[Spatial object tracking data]
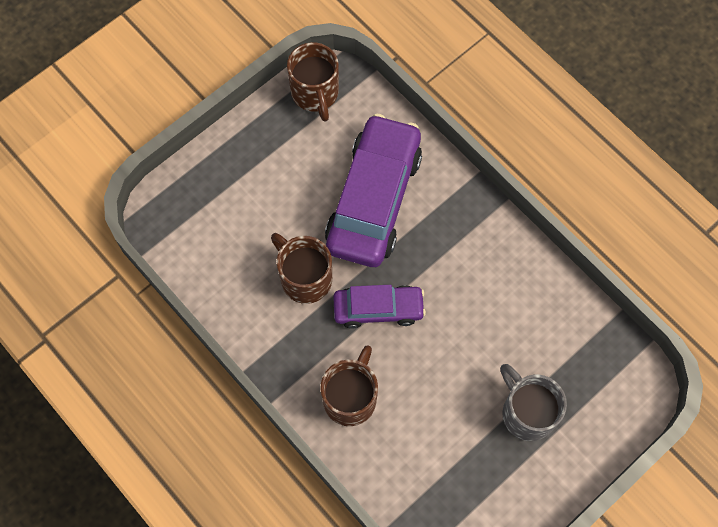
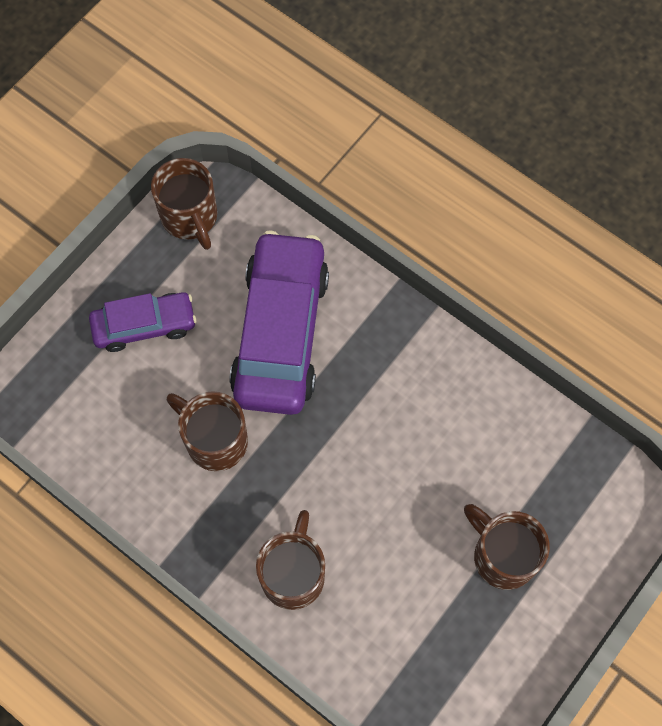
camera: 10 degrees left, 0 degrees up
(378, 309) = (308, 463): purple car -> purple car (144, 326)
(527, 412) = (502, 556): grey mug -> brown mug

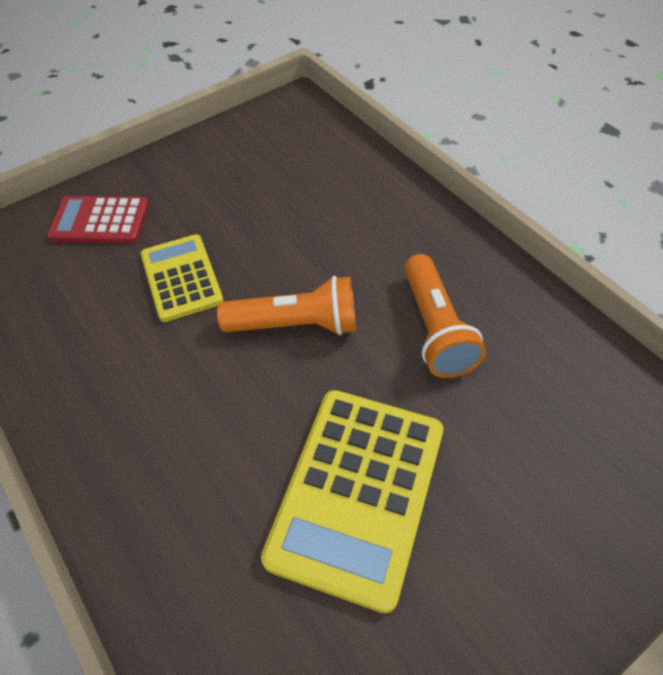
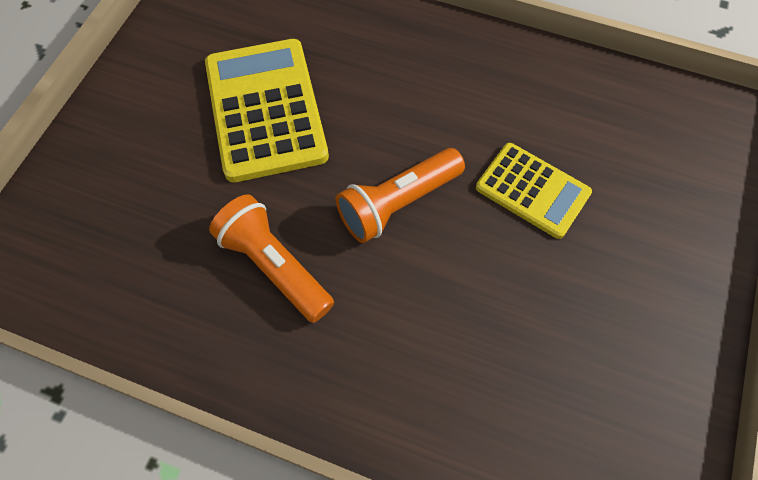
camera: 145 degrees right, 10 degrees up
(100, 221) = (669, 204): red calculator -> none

— What is being asked —
Exactly as written above, print every line of the data but not its pictures.

— Solution to this problem —
camera: 10 degrees left, 0 degrees up
(378, 309) = (308, 463): purple car -> purple car (144, 326)
(527, 412) = (502, 556): grey mug -> brown mug

camera: 145 degrees right, 10 degrees up
(100, 221) = (669, 204): red calculator -> none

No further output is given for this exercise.